▸ **Listed records**
§ §

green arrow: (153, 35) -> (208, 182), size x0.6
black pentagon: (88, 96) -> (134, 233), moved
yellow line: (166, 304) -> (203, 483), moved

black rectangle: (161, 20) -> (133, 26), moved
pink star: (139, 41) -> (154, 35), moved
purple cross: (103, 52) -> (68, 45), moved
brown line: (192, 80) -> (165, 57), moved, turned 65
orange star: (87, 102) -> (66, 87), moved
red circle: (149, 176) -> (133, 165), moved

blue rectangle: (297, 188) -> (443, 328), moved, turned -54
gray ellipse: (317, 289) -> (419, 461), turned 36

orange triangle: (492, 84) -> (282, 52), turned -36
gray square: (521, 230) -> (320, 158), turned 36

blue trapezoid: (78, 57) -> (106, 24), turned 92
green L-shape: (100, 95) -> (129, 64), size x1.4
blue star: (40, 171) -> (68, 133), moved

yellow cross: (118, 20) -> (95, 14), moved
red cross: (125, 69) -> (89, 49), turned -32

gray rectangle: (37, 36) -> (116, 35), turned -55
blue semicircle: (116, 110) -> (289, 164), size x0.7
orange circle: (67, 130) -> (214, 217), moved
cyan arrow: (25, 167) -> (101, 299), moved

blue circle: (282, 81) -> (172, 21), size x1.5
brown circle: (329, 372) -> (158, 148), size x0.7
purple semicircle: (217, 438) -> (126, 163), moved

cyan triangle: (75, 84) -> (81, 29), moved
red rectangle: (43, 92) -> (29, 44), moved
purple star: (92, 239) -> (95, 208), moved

§ §

▸ **Try it**
Looking at the data above, write out exactly the lines that start at the one containing "blue star: (40, 171) -> (68, 133), moved" and end at the one containing "blue semicircle: (116, 110)"; include both and nothing beyond.

▸ **Response below**
blue star: (40, 171) -> (68, 133), moved

yellow cross: (118, 20) -> (95, 14), moved
red cross: (125, 69) -> (89, 49), turned -32

gray rectangle: (37, 36) -> (116, 35), turned -55
blue semicircle: (116, 110) -> (289, 164), size x0.7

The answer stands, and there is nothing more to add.